▸ **TASK OBJECTIVE**
Determine how many lines of the material hold the word "none", and answer with the number only.

▸ **SUPPLIED MATERIAL**
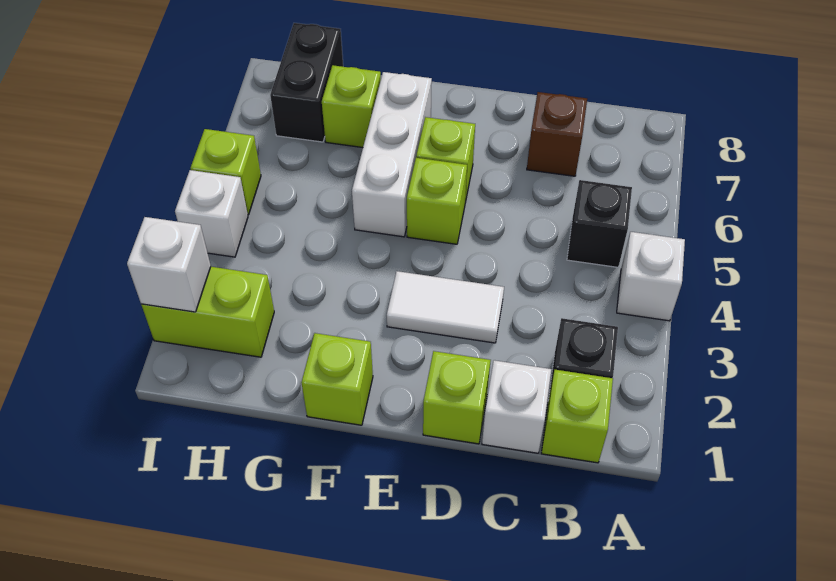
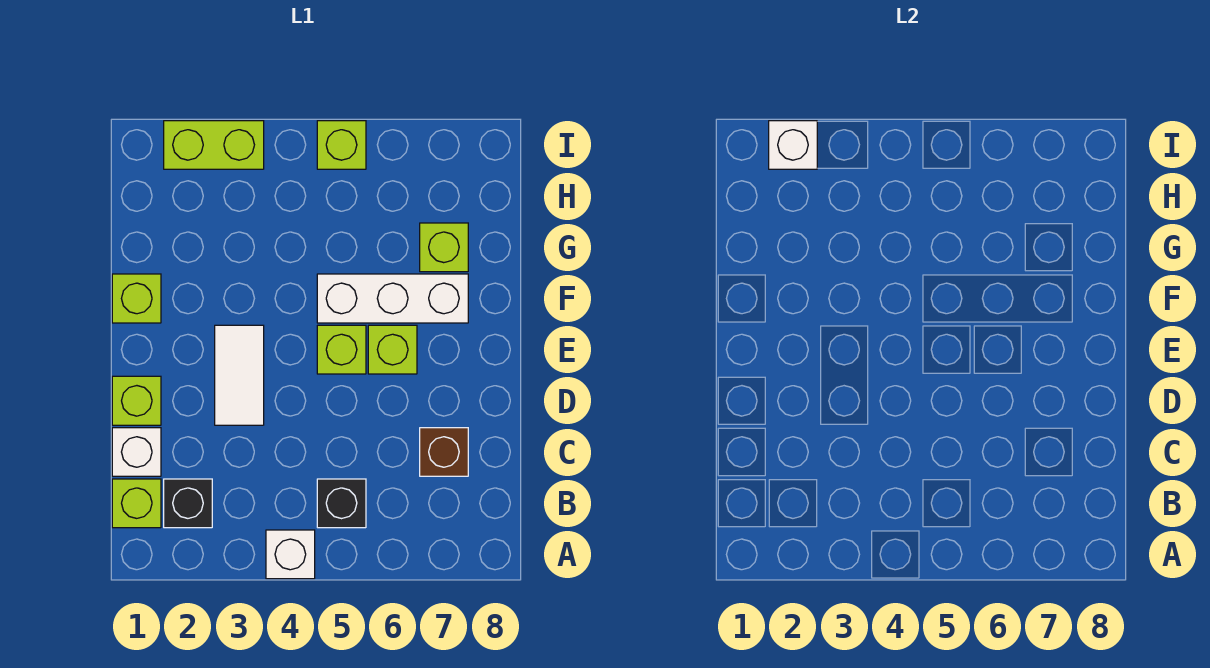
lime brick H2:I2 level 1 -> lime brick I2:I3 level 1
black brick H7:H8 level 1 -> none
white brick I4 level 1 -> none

▸ **RESPONSE BOX**
2